__Task goal__: A word-for-word repetition of all the entries is needed.
BEGIN Extracted entries
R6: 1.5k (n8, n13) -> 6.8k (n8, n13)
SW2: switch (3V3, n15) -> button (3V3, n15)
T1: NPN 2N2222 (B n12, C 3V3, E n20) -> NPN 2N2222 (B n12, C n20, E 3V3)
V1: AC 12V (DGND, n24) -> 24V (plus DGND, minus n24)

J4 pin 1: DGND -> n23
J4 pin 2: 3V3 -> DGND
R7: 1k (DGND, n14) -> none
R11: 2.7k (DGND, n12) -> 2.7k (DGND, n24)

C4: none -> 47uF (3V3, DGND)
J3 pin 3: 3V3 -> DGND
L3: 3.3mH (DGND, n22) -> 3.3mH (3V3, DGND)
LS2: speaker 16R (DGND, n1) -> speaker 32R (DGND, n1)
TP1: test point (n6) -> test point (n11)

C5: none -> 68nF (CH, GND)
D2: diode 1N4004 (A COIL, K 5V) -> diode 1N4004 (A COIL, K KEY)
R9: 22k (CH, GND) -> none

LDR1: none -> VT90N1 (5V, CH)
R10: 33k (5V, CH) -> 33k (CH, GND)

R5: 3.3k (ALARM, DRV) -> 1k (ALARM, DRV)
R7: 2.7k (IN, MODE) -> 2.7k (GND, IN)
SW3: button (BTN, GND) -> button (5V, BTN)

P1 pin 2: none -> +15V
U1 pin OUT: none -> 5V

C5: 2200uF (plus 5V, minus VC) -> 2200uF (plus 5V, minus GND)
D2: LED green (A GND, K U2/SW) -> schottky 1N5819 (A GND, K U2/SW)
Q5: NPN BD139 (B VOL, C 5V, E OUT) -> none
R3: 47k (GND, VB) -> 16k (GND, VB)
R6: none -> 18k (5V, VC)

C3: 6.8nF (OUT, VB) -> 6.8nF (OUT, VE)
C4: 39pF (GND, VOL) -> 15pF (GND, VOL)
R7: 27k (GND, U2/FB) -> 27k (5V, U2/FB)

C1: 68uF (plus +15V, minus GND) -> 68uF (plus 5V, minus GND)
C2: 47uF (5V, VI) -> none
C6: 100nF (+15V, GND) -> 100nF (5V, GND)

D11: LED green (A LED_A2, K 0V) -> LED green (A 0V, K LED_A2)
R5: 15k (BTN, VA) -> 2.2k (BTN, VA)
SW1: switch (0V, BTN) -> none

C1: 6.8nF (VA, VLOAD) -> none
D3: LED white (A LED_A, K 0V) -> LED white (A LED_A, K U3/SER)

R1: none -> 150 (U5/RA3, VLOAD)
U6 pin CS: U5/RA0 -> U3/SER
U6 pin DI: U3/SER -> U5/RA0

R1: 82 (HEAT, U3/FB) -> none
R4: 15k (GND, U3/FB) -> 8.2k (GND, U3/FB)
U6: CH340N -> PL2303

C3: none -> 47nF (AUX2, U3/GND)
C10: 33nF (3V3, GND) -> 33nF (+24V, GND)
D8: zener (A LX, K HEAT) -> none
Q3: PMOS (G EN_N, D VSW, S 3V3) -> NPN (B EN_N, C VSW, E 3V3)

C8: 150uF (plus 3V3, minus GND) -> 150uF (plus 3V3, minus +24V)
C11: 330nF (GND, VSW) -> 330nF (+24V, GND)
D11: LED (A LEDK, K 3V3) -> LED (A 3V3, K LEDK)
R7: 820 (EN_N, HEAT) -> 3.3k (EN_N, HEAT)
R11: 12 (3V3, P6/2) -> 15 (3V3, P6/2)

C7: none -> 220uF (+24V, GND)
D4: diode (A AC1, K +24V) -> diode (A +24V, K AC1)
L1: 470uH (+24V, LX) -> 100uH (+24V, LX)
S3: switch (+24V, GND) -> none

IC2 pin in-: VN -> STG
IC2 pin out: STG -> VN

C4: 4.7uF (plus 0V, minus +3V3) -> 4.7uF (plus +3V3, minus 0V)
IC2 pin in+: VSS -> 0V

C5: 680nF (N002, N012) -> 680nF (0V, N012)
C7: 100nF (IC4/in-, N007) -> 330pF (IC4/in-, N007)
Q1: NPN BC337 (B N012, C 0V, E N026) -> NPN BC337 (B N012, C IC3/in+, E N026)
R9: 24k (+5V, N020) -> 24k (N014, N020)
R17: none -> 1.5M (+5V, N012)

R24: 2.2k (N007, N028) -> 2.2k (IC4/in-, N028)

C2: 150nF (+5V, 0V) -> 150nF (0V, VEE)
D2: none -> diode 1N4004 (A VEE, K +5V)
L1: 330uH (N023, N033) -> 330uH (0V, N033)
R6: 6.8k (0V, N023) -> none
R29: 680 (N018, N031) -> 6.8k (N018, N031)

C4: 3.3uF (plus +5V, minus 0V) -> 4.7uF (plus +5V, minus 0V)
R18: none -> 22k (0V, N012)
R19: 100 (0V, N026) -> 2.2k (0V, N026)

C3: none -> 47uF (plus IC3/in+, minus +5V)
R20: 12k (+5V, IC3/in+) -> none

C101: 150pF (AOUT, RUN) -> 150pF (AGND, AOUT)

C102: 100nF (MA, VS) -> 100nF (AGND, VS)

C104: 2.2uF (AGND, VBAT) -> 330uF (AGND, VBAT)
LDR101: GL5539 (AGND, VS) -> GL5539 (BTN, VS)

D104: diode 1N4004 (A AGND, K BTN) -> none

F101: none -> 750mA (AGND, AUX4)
END Extracted entries
__Response to this exercise__:
R6: 1.5k (n8, n13) -> 6.8k (n8, n13)
SW2: switch (3V3, n15) -> button (3V3, n15)
T1: NPN 2N2222 (B n12, C 3V3, E n20) -> NPN 2N2222 (B n12, C n20, E 3V3)
V1: AC 12V (DGND, n24) -> 24V (plus DGND, minus n24)

J4 pin 1: DGND -> n23
J4 pin 2: 3V3 -> DGND
R7: 1k (DGND, n14) -> none
R11: 2.7k (DGND, n12) -> 2.7k (DGND, n24)

C4: none -> 47uF (3V3, DGND)
J3 pin 3: 3V3 -> DGND
L3: 3.3mH (DGND, n22) -> 3.3mH (3V3, DGND)
LS2: speaker 16R (DGND, n1) -> speaker 32R (DGND, n1)
TP1: test point (n6) -> test point (n11)

C5: none -> 68nF (CH, GND)
D2: diode 1N4004 (A COIL, K 5V) -> diode 1N4004 (A COIL, K KEY)
R9: 22k (CH, GND) -> none

LDR1: none -> VT90N1 (5V, CH)
R10: 33k (5V, CH) -> 33k (CH, GND)

R5: 3.3k (ALARM, DRV) -> 1k (ALARM, DRV)
R7: 2.7k (IN, MODE) -> 2.7k (GND, IN)
SW3: button (BTN, GND) -> button (5V, BTN)

P1 pin 2: none -> +15V
U1 pin OUT: none -> 5V

C5: 2200uF (plus 5V, minus VC) -> 2200uF (plus 5V, minus GND)
D2: LED green (A GND, K U2/SW) -> schottky 1N5819 (A GND, K U2/SW)
Q5: NPN BD139 (B VOL, C 5V, E OUT) -> none
R3: 47k (GND, VB) -> 16k (GND, VB)
R6: none -> 18k (5V, VC)

C3: 6.8nF (OUT, VB) -> 6.8nF (OUT, VE)
C4: 39pF (GND, VOL) -> 15pF (GND, VOL)
R7: 27k (GND, U2/FB) -> 27k (5V, U2/FB)

C1: 68uF (plus +15V, minus GND) -> 68uF (plus 5V, minus GND)
C2: 47uF (5V, VI) -> none
C6: 100nF (+15V, GND) -> 100nF (5V, GND)

D11: LED green (A LED_A2, K 0V) -> LED green (A 0V, K LED_A2)
R5: 15k (BTN, VA) -> 2.2k (BTN, VA)
SW1: switch (0V, BTN) -> none

C1: 6.8nF (VA, VLOAD) -> none
D3: LED white (A LED_A, K 0V) -> LED white (A LED_A, K U3/SER)

R1: none -> 150 (U5/RA3, VLOAD)
U6 pin CS: U5/RA0 -> U3/SER
U6 pin DI: U3/SER -> U5/RA0

R1: 82 (HEAT, U3/FB) -> none
R4: 15k (GND, U3/FB) -> 8.2k (GND, U3/FB)
U6: CH340N -> PL2303

C3: none -> 47nF (AUX2, U3/GND)
C10: 33nF (3V3, GND) -> 33nF (+24V, GND)
D8: zener (A LX, K HEAT) -> none
Q3: PMOS (G EN_N, D VSW, S 3V3) -> NPN (B EN_N, C VSW, E 3V3)

C8: 150uF (plus 3V3, minus GND) -> 150uF (plus 3V3, minus +24V)
C11: 330nF (GND, VSW) -> 330nF (+24V, GND)
D11: LED (A LEDK, K 3V3) -> LED (A 3V3, K LEDK)
R7: 820 (EN_N, HEAT) -> 3.3k (EN_N, HEAT)
R11: 12 (3V3, P6/2) -> 15 (3V3, P6/2)

C7: none -> 220uF (+24V, GND)
D4: diode (A AC1, K +24V) -> diode (A +24V, K AC1)
L1: 470uH (+24V, LX) -> 100uH (+24V, LX)
S3: switch (+24V, GND) -> none

IC2 pin in-: VN -> STG
IC2 pin out: STG -> VN

C4: 4.7uF (plus 0V, minus +3V3) -> 4.7uF (plus +3V3, minus 0V)
IC2 pin in+: VSS -> 0V

C5: 680nF (N002, N012) -> 680nF (0V, N012)
C7: 100nF (IC4/in-, N007) -> 330pF (IC4/in-, N007)
Q1: NPN BC337 (B N012, C 0V, E N026) -> NPN BC337 (B N012, C IC3/in+, E N026)
R9: 24k (+5V, N020) -> 24k (N014, N020)
R17: none -> 1.5M (+5V, N012)

R24: 2.2k (N007, N028) -> 2.2k (IC4/in-, N028)

C2: 150nF (+5V, 0V) -> 150nF (0V, VEE)
D2: none -> diode 1N4004 (A VEE, K +5V)
L1: 330uH (N023, N033) -> 330uH (0V, N033)
R6: 6.8k (0V, N023) -> none
R29: 680 (N018, N031) -> 6.8k (N018, N031)

C4: 3.3uF (plus +5V, minus 0V) -> 4.7uF (plus +5V, minus 0V)
R18: none -> 22k (0V, N012)
R19: 100 (0V, N026) -> 2.2k (0V, N026)

C3: none -> 47uF (plus IC3/in+, minus +5V)
R20: 12k (+5V, IC3/in+) -> none

C101: 150pF (AOUT, RUN) -> 150pF (AGND, AOUT)

C102: 100nF (MA, VS) -> 100nF (AGND, VS)

C104: 2.2uF (AGND, VBAT) -> 330uF (AGND, VBAT)
LDR101: GL5539 (AGND, VS) -> GL5539 (BTN, VS)

D104: diode 1N4004 (A AGND, K BTN) -> none

F101: none -> 750mA (AGND, AUX4)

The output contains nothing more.